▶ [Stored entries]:
○ ○ ○ ○ ○ ○ ○

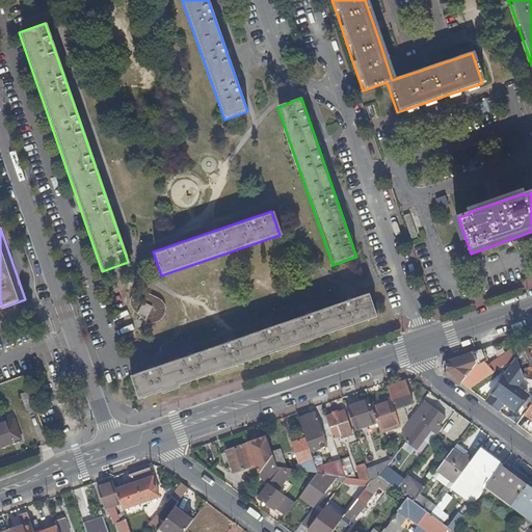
[(131,307),(136,310),(141,302),(151,308),(145,317),(147,322),(152,321),(159,318),(162,315),(163,310),(162,304),(159,300),(154,297),(148,294),(141,291),(137,291),(133,291),(130,295),(129,299),(129,302),(131,307)]
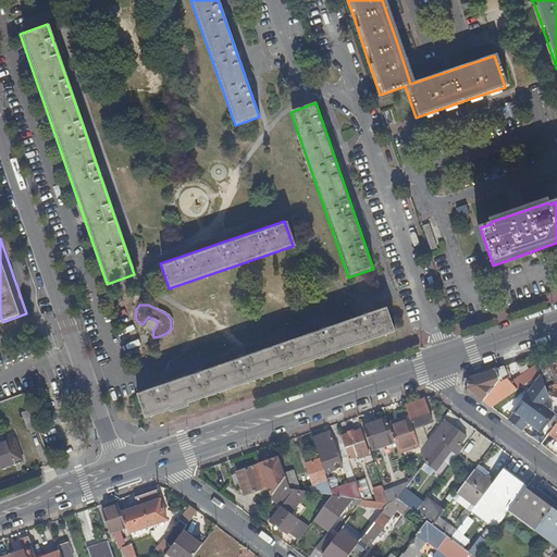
[(137,394),(144,419),(392,332),(383,307),(137,394)]
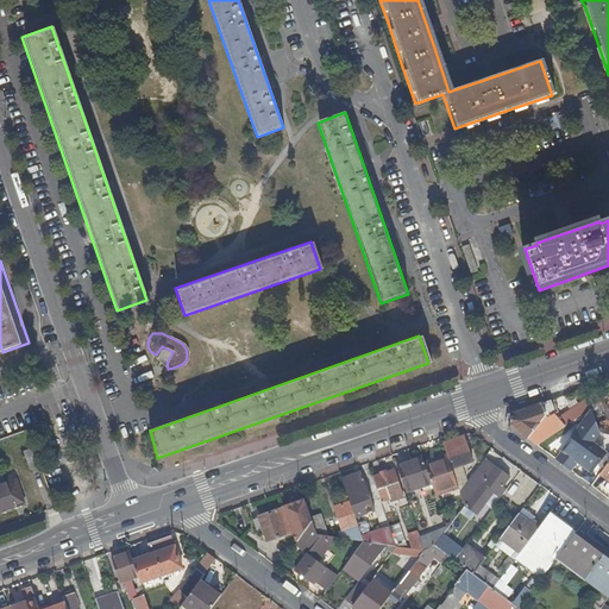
[(167,363),(173,352),(162,346),(156,355),(167,363)]
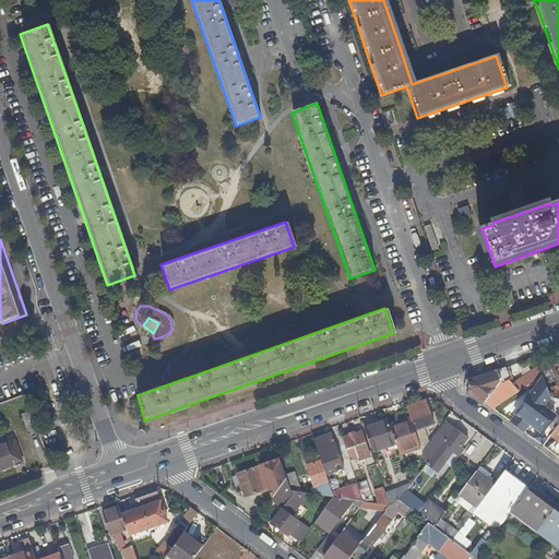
[(555,395),(558,393),(558,361),(542,368),(543,370),(546,369),(555,395)]
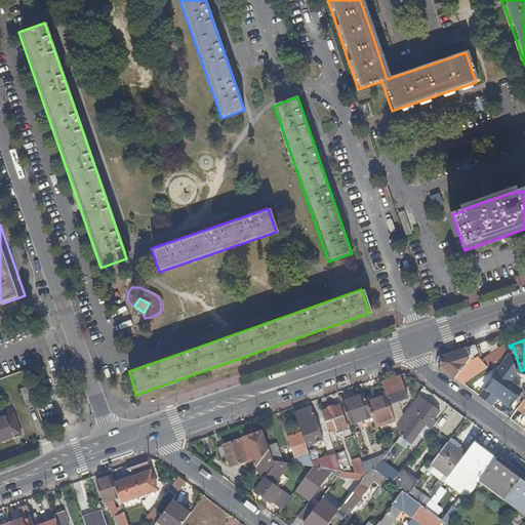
[(479,341),(471,345),(474,353),(482,351),(479,341)]
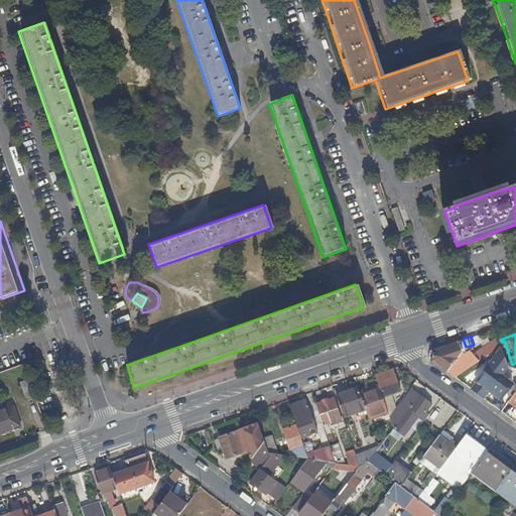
[(466,347),(463,339),(428,351),(425,359),(452,378),(497,348),(494,342),(494,339),(474,345),(466,347)]
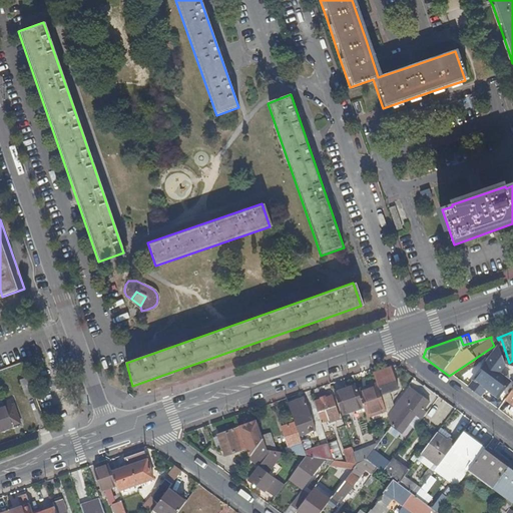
[(494,339),(491,340),(494,346),(494,347),(501,365),(506,363),(501,347),(498,348),(494,339)]
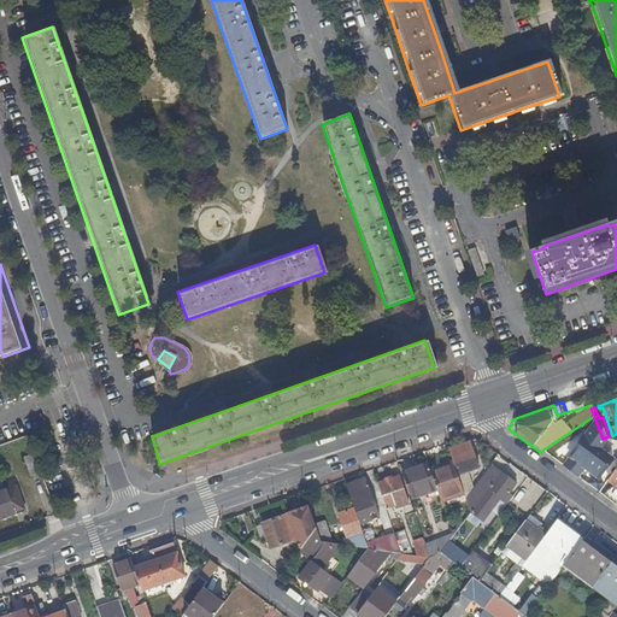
[(603,439),(594,417),(558,465),(574,477),(581,468),(597,447),(603,440),(603,439)]
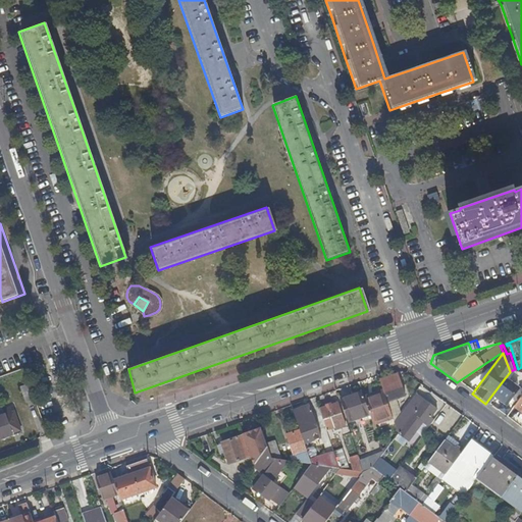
[(393,374),(375,380),(378,390),(383,404),(392,401),(401,398),(393,374)]
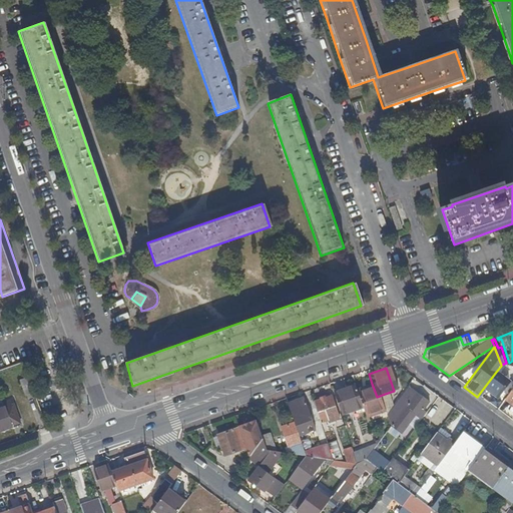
[(502,400),(511,386),(498,377),(500,375),(496,372),(483,389),(500,401),(502,400)]
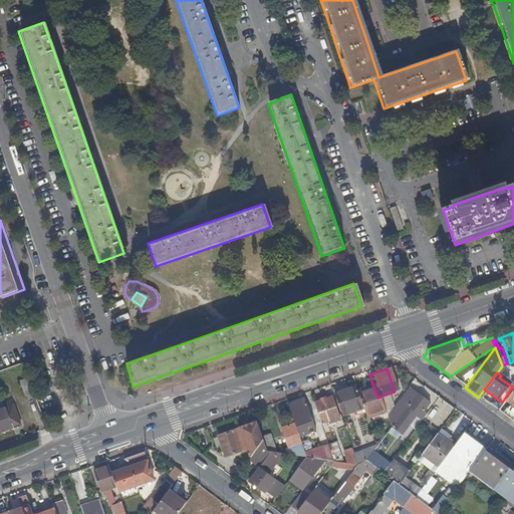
[(25,376),(17,379),(22,396),(30,393),(25,376)]
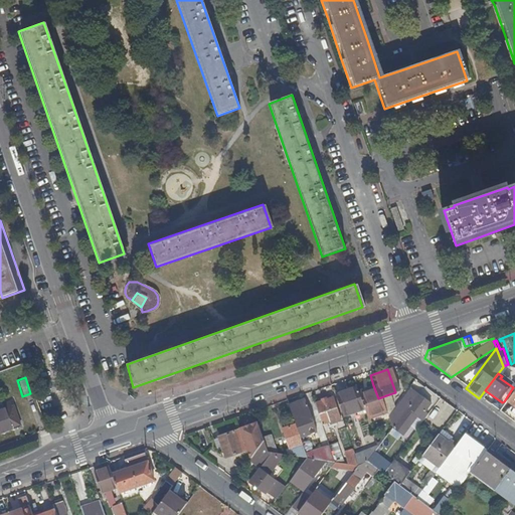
[(373,385),(355,392),(361,408),(365,420),(383,413),(378,398),(373,385)]
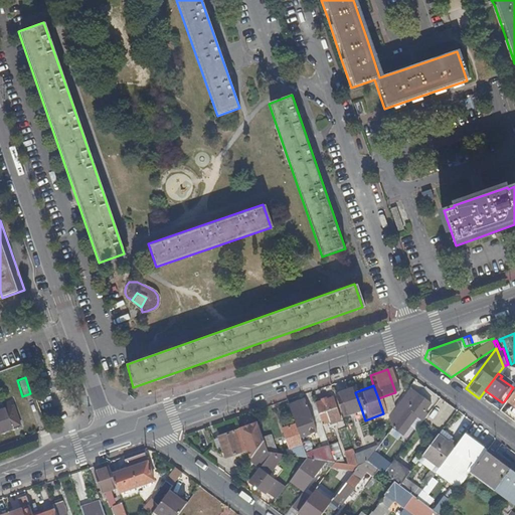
[(514,385),(513,387),(504,401),(514,408),(514,385)]
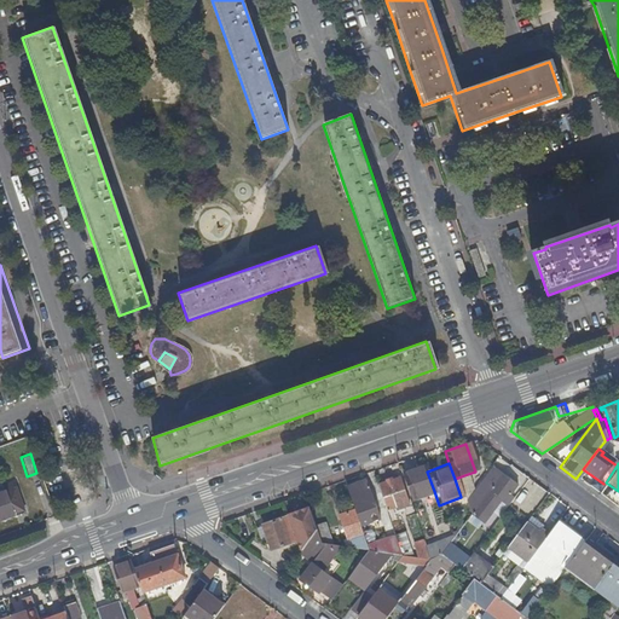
[(424,464),(398,474),(408,501),(434,491),(427,472),(424,464)]
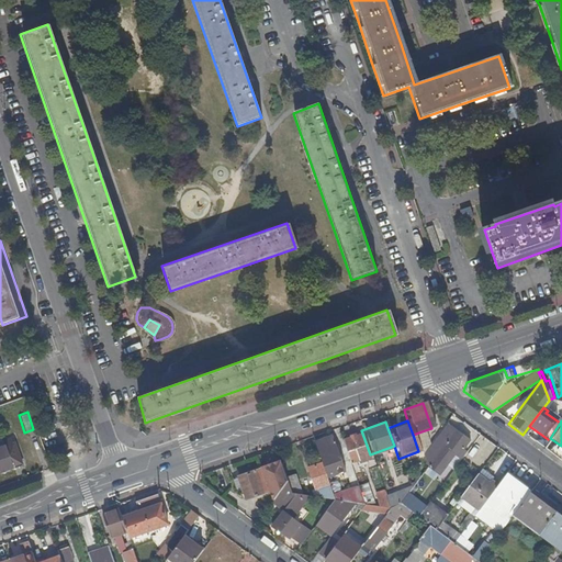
[(427,448),(420,457),(424,467),(449,433),(442,427),(427,448)]
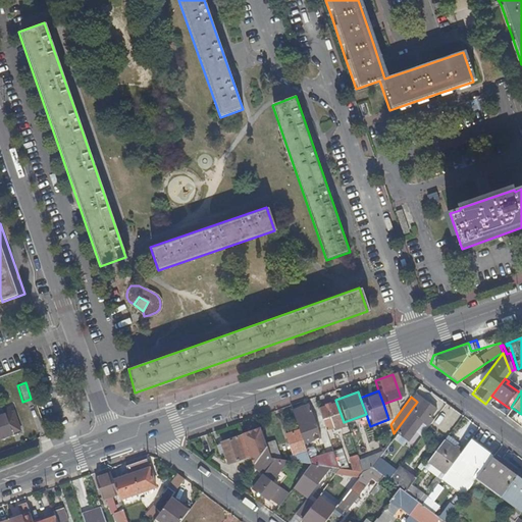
[(394,433),(405,441),(419,423),(421,424),(427,417),(432,410),(419,400),(417,402),(394,433)]
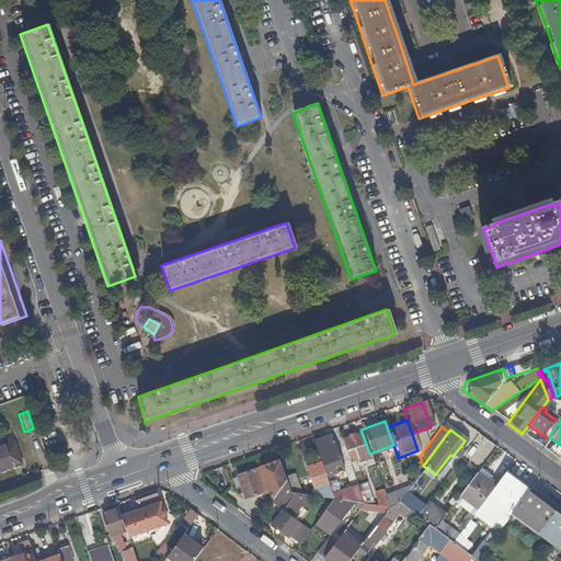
[(421,431),(412,434),(418,450),(420,456),(426,447),(421,431)]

○ ○ ○ ○ ○ ○ ○

▶ [PROBLEM DESCRIPTION]:
Write all the entries again word for word, minus the pictures.

▶ [YOUR RESPONSE]:
[(131,307),(136,310),(141,302),(151,308),(145,317),(147,322),(152,321),(159,318),(162,315),(163,310),(162,304),(159,300),(154,297),(148,294),(141,291),(137,291),(133,291),(130,295),(129,299),(129,302),(131,307)]
[(137,394),(144,419),(392,332),(383,307),(137,394)]
[(167,363),(173,352),(162,346),(156,355),(167,363)]
[(555,395),(558,393),(558,361),(542,368),(543,370),(546,369),(555,395)]
[(479,341),(471,345),(474,353),(482,351),(479,341)]
[(466,347),(463,339),(428,351),(425,359),(452,378),(497,348),(494,342),(494,339),(474,345),(466,347)]
[(494,339),(491,340),(494,346),(494,347),(501,365),(506,363),(501,347),(498,348),(494,339)]
[(603,439),(594,417),(558,465),(574,477),(581,468),(597,447),(603,440),(603,439)]
[(393,374),(375,380),(378,390),(383,404),(392,401),(401,398),(393,374)]
[(502,400),(511,386),(498,377),(500,375),(496,372),(483,389),(500,401),(502,400)]
[(25,376),(17,379),(22,396),(30,393),(25,376)]
[(373,385),(355,392),(361,408),(365,420),(383,413),(378,398),(373,385)]
[(514,385),(513,387),(504,401),(514,408),(514,385)]
[(424,464),(398,474),(408,501),(434,491),(427,472),(424,464)]
[(427,448),(420,457),(424,467),(449,433),(442,427),(427,448)]
[(394,433),(405,441),(419,423),(421,424),(427,417),(432,410),(419,400),(417,402),(394,433)]
[(421,431),(412,434),(418,450),(420,456),(426,447),(421,431)]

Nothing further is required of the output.